# [DIRECTIONS]
Print the whole listing exactly as it appears, but skip the pictures.

# [DATA SEGMENT]
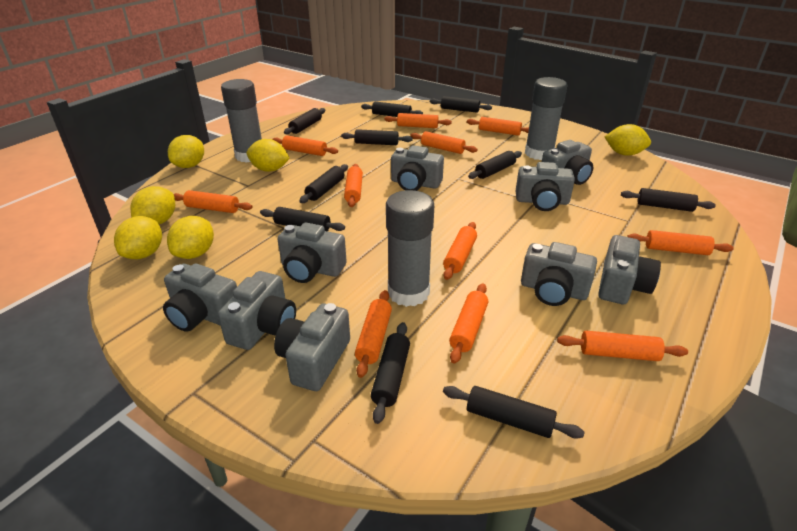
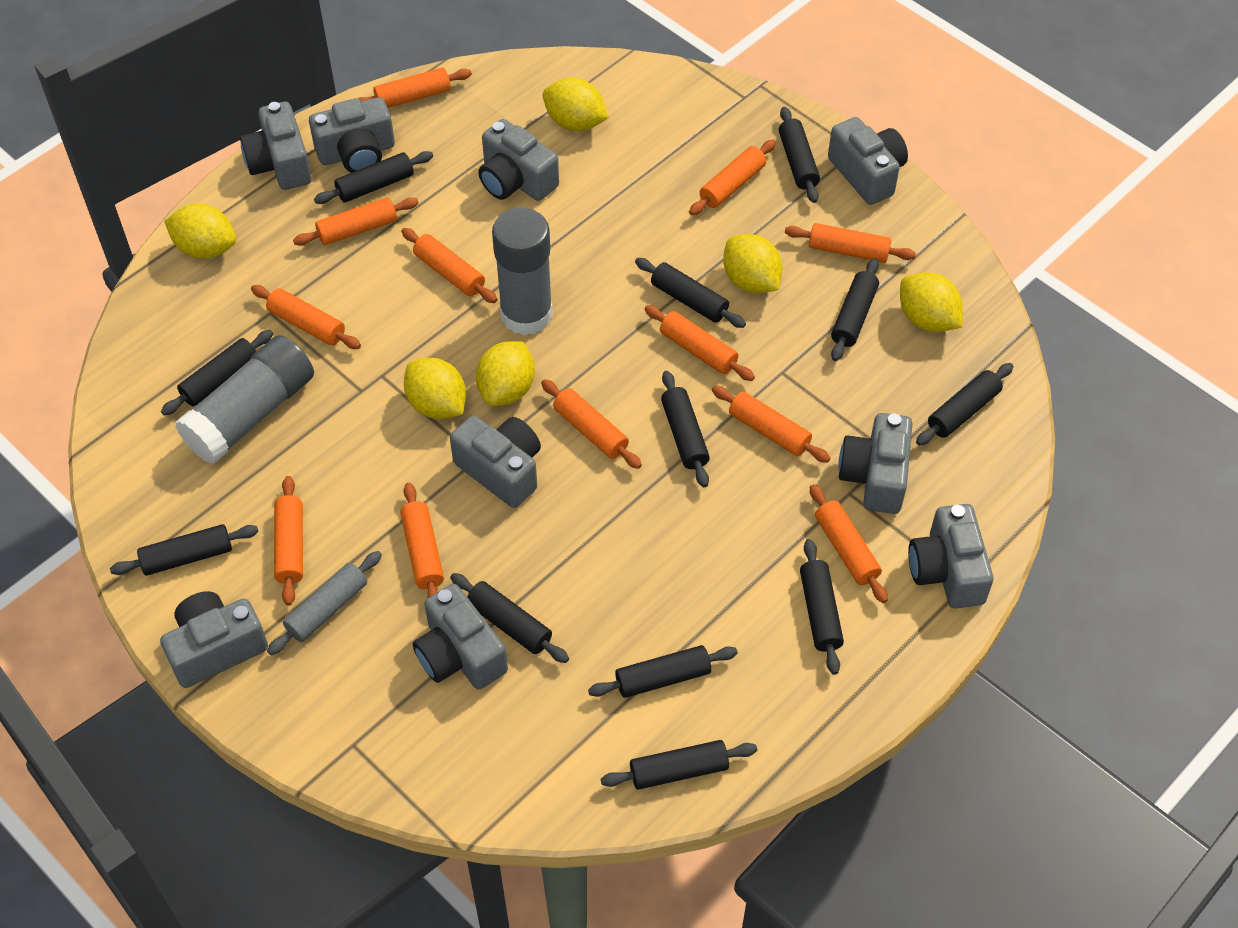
black rolling pin: 10 -> 12
grey glue stick: 3 -> 2
grey rolling pin: 0 -> 1
orange rolling pin: 11 -> 12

# [RESPONSE TO THE EXERCISE]
black rolling pin: 10 -> 12
grey glue stick: 3 -> 2
grey rolling pin: 0 -> 1
orange rolling pin: 11 -> 12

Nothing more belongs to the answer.